### What you have to do
From the data below, repeat exactly the lines from the line with "BZ101: buzzer 12V" to the line with "TP103: none -> test point (COM)", both included.

■ ■ ■ ■

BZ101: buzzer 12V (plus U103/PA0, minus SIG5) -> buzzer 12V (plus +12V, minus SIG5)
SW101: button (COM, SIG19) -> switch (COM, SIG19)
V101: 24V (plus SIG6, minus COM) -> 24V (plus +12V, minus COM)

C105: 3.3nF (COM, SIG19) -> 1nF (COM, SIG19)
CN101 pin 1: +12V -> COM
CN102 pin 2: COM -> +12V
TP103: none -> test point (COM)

■ ■ ■ ■

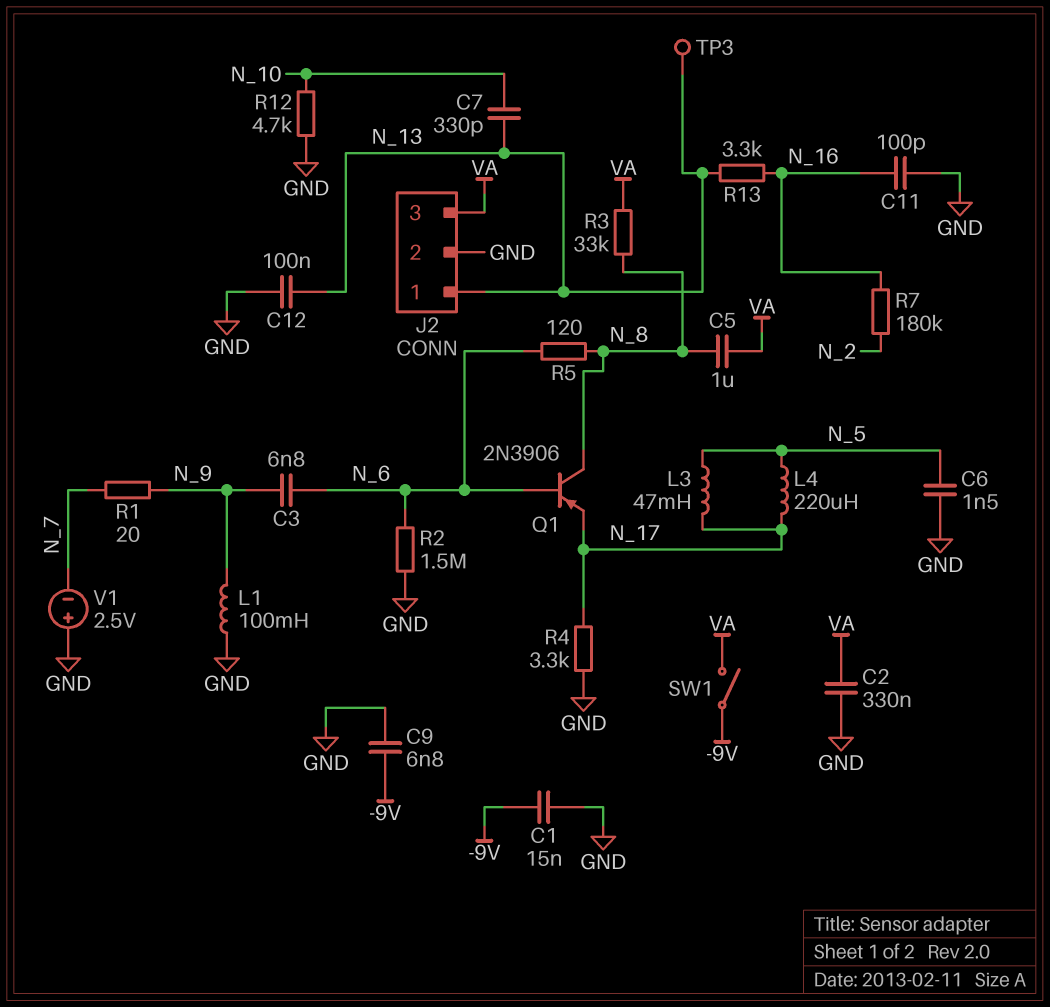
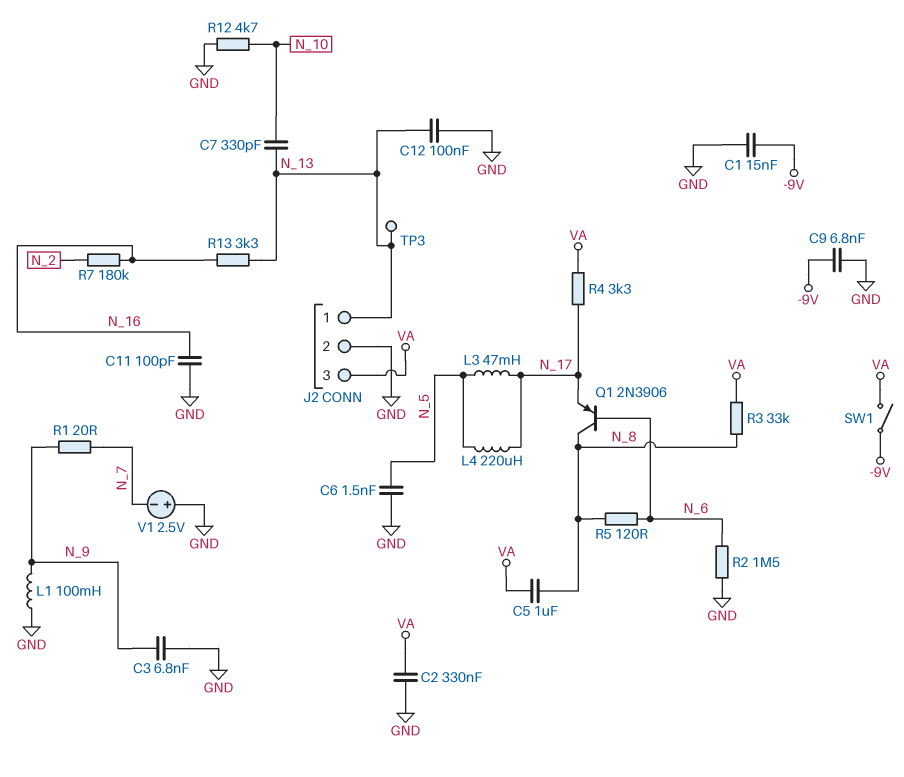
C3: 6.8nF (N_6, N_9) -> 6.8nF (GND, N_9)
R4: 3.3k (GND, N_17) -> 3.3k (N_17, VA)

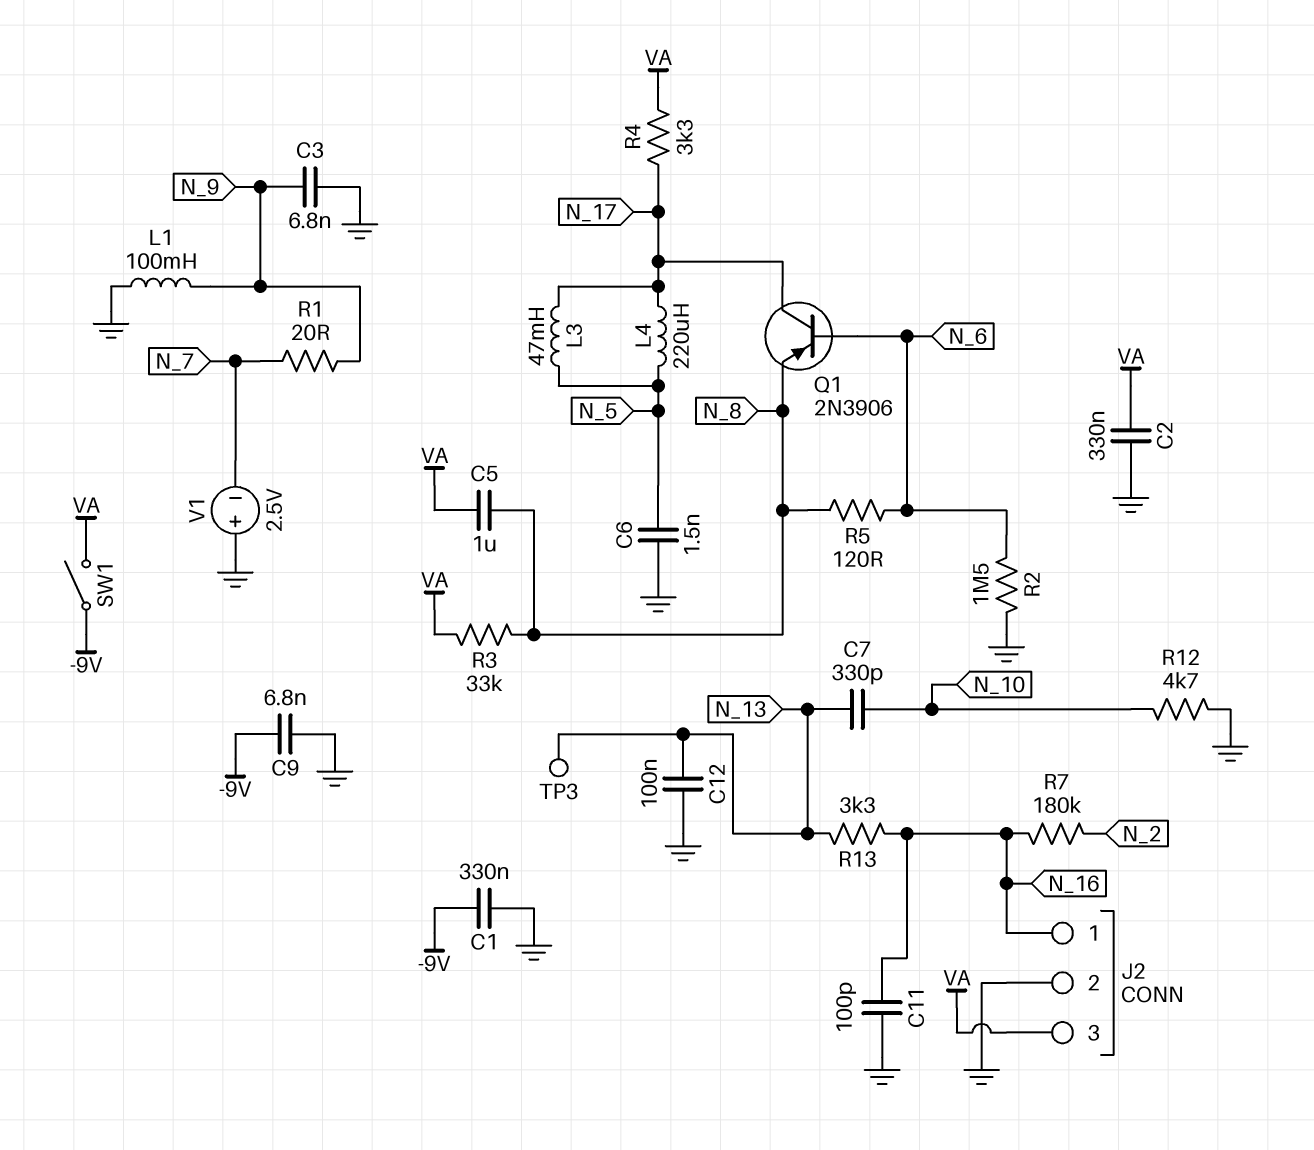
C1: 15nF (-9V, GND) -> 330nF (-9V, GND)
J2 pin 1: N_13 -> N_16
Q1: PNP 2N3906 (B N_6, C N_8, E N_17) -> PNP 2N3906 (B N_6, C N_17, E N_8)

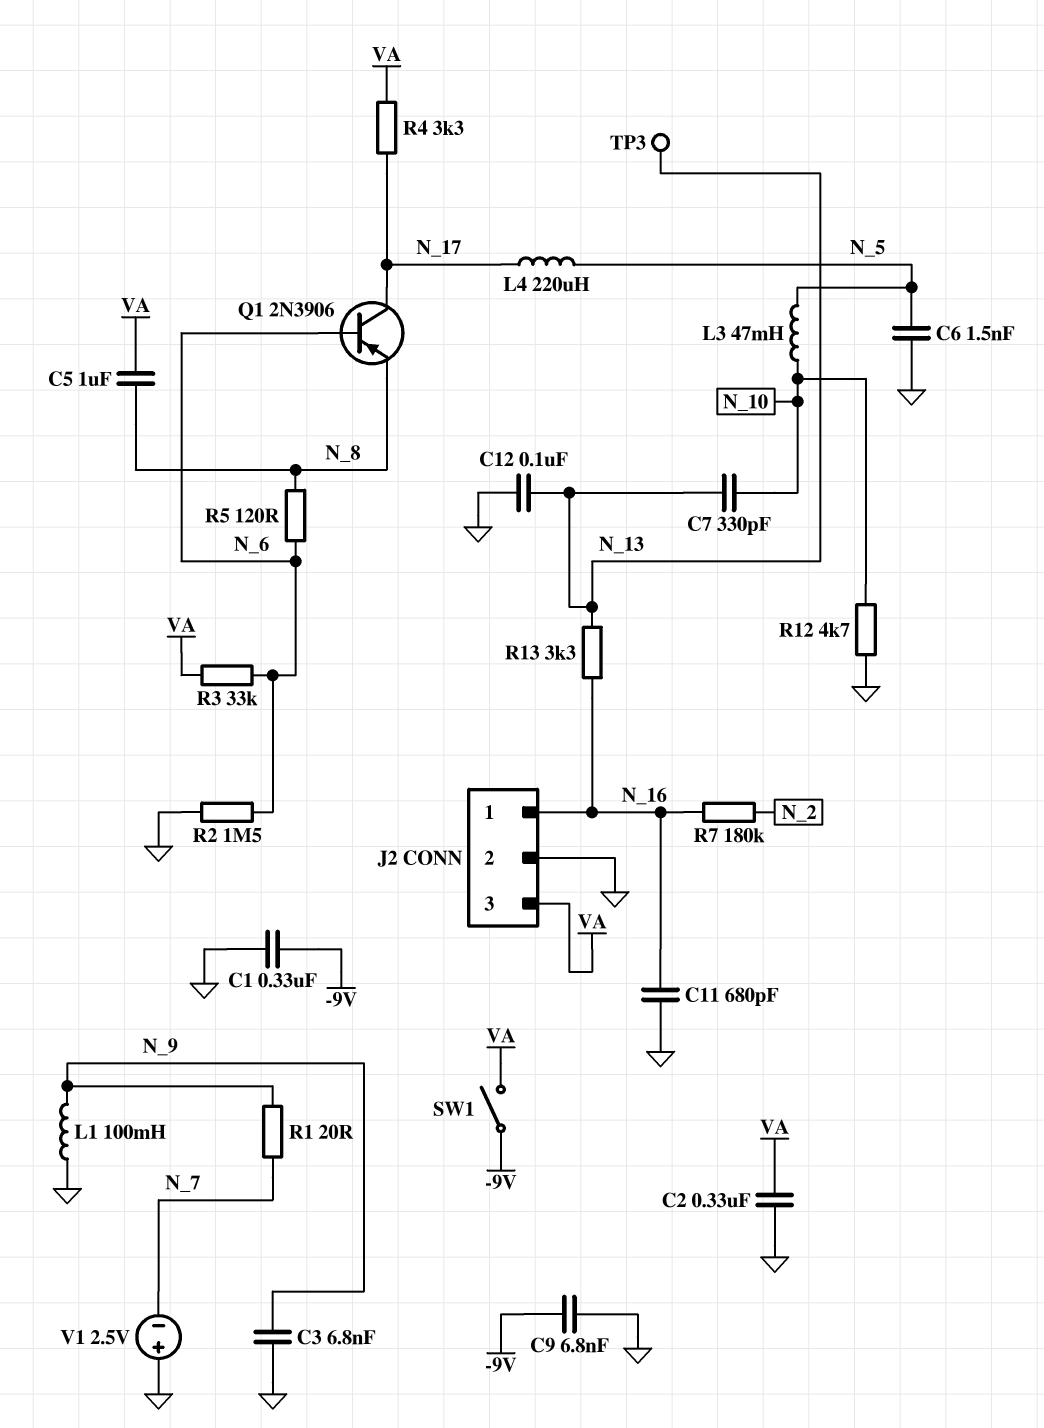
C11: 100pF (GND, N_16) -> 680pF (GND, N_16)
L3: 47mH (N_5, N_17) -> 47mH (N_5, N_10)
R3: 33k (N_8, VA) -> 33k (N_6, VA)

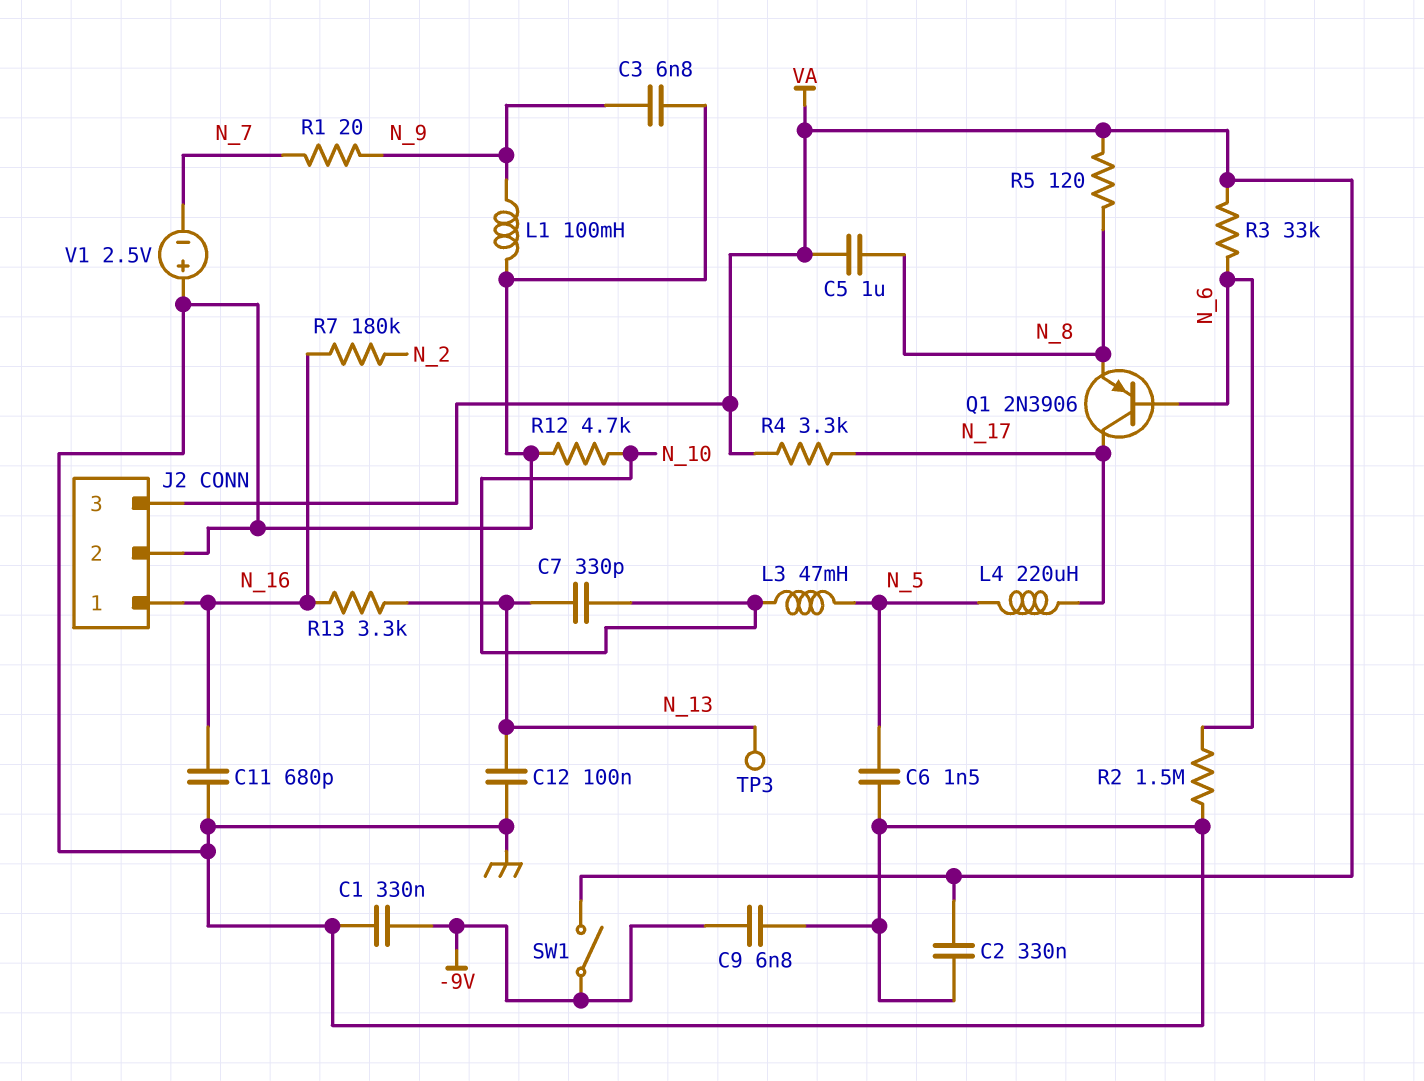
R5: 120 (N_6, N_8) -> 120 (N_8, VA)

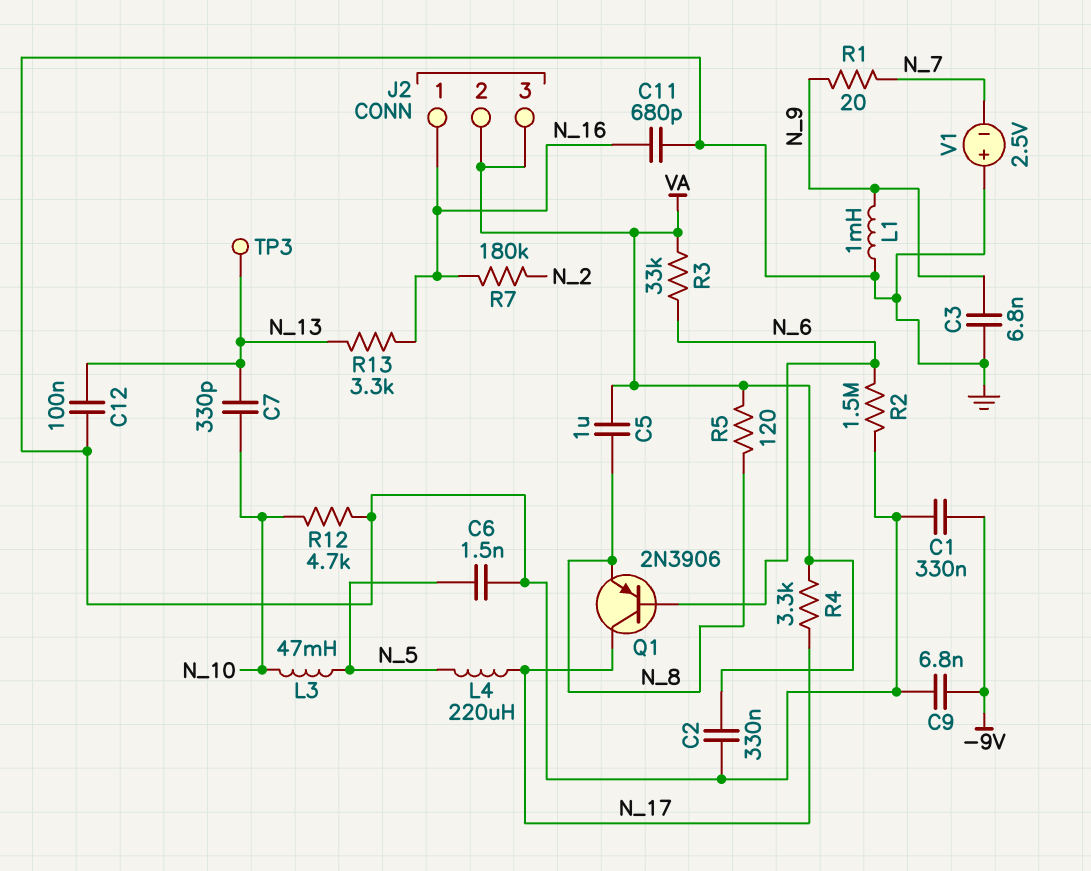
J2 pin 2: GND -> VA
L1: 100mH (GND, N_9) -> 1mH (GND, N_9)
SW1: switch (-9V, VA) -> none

■ ■ ■ ■

### Your response
BZ101: buzzer 12V (plus U103/PA0, minus SIG5) -> buzzer 12V (plus +12V, minus SIG5)
SW101: button (COM, SIG19) -> switch (COM, SIG19)
V101: 24V (plus SIG6, minus COM) -> 24V (plus +12V, minus COM)

C105: 3.3nF (COM, SIG19) -> 1nF (COM, SIG19)
CN101 pin 1: +12V -> COM
CN102 pin 2: COM -> +12V
TP103: none -> test point (COM)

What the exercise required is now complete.